### Source data

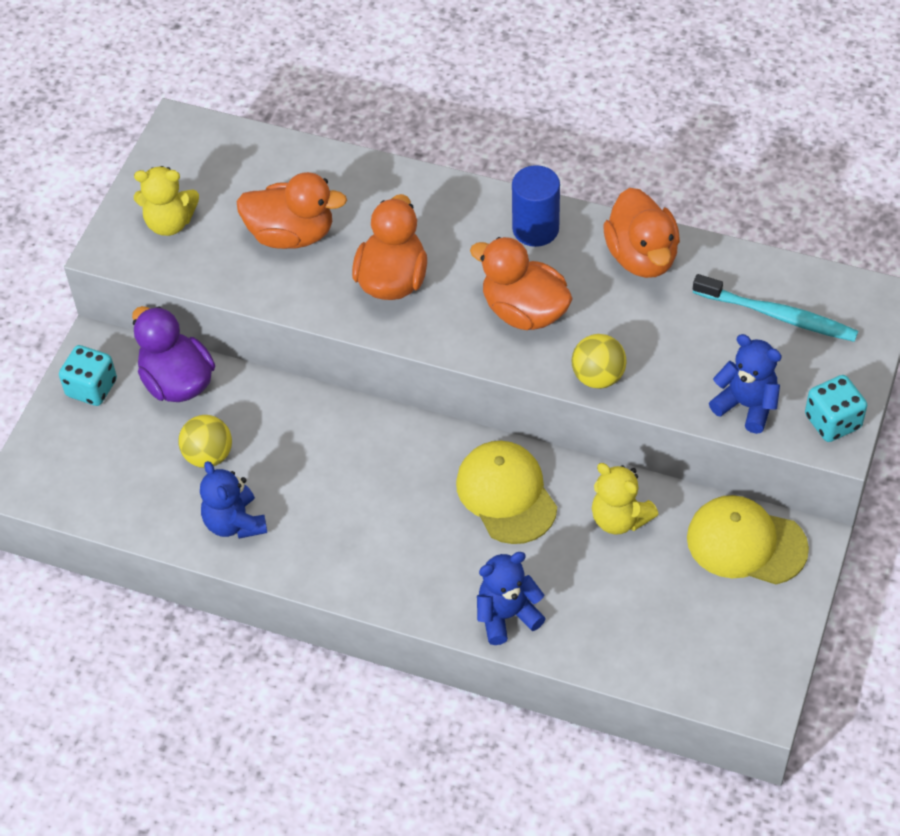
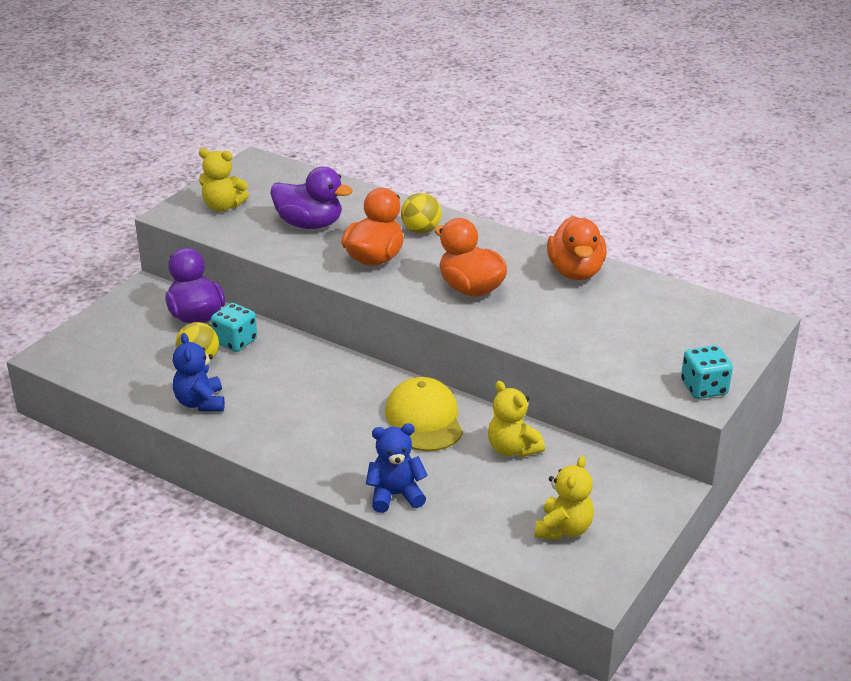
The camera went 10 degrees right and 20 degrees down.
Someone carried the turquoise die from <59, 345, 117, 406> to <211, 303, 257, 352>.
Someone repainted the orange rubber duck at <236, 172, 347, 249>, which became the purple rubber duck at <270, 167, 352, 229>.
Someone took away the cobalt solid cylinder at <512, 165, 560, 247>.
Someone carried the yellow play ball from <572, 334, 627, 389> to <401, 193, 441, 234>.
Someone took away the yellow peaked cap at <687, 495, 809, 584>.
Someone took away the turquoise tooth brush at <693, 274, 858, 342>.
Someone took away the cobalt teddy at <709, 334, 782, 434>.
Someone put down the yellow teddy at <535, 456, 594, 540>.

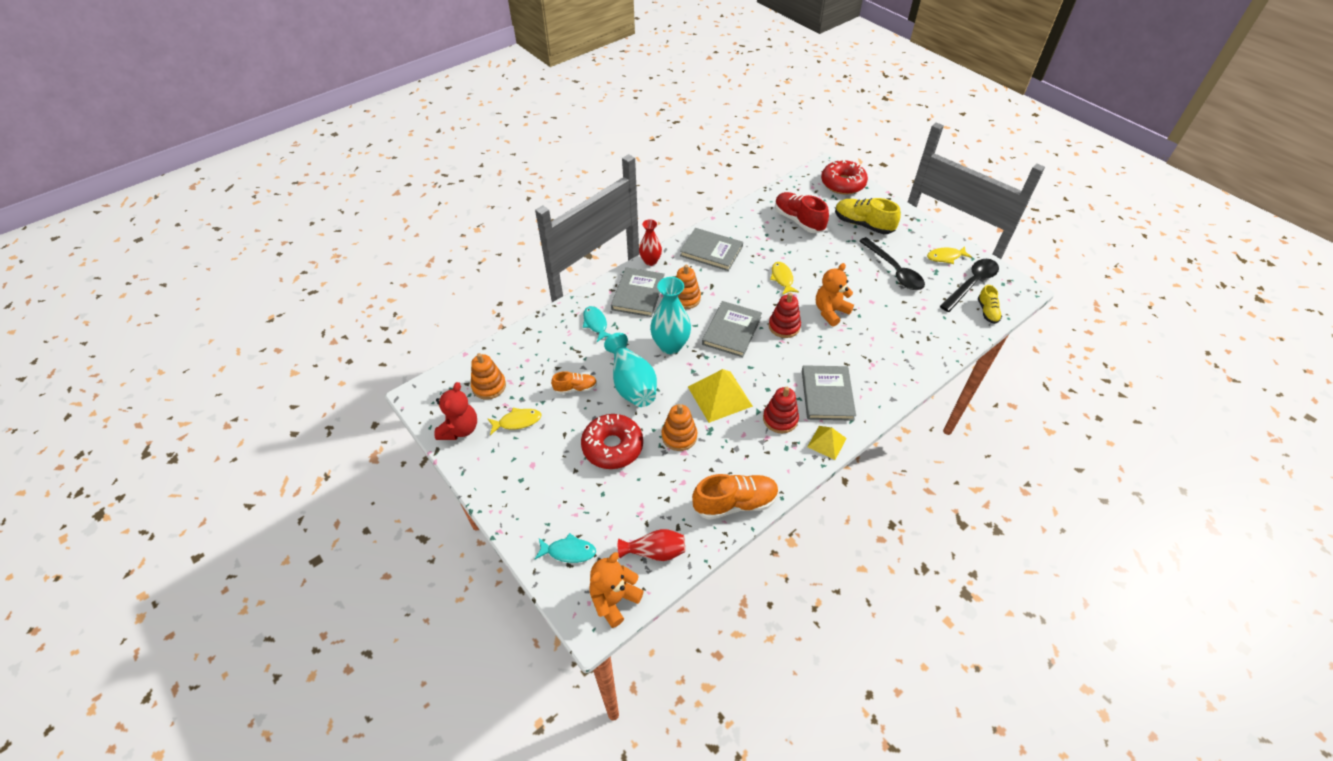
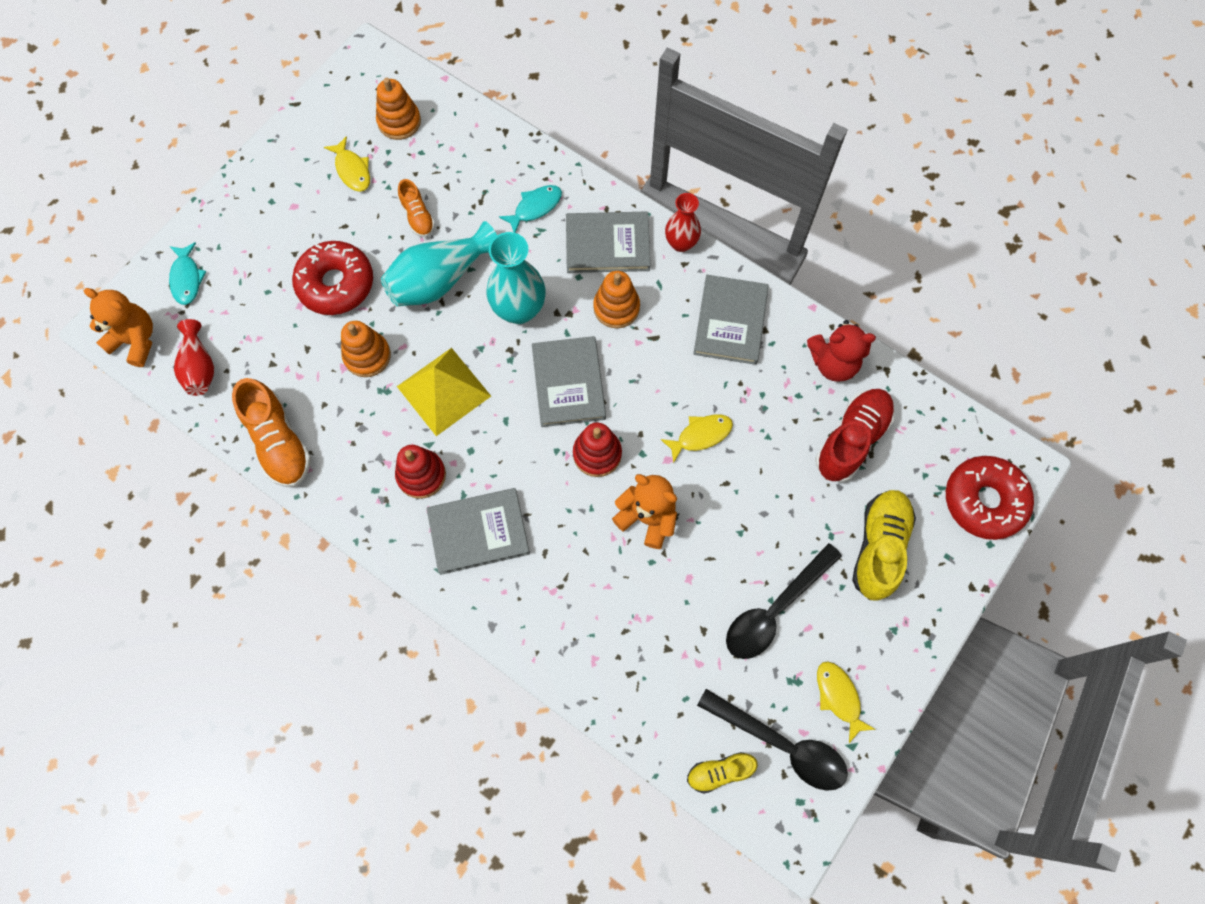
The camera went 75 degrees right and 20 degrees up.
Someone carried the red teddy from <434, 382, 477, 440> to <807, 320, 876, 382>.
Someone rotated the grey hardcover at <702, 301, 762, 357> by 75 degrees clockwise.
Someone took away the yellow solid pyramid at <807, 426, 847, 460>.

######

● **Aim of the task**
An exact copy is needed of every line from the line containing "Someone carried the yellow" to the last line of the records; pictures stay out of it.

● **Completed exercise**
Someone carried the yellow play ball from <572, 334, 627, 389> to <401, 193, 441, 234>.
Someone took away the yellow peaked cap at <687, 495, 809, 584>.
Someone took away the turquoise tooth brush at <693, 274, 858, 342>.
Someone took away the cobalt teddy at <709, 334, 782, 434>.
Someone put down the yellow teddy at <535, 456, 594, 540>.

The camera went 75 degrees right and 20 degrees up.
Someone carried the red teddy from <434, 382, 477, 440> to <807, 320, 876, 382>.
Someone rotated the grey hardcover at <702, 301, 762, 357> by 75 degrees clockwise.
Someone took away the yellow solid pyramid at <807, 426, 847, 460>.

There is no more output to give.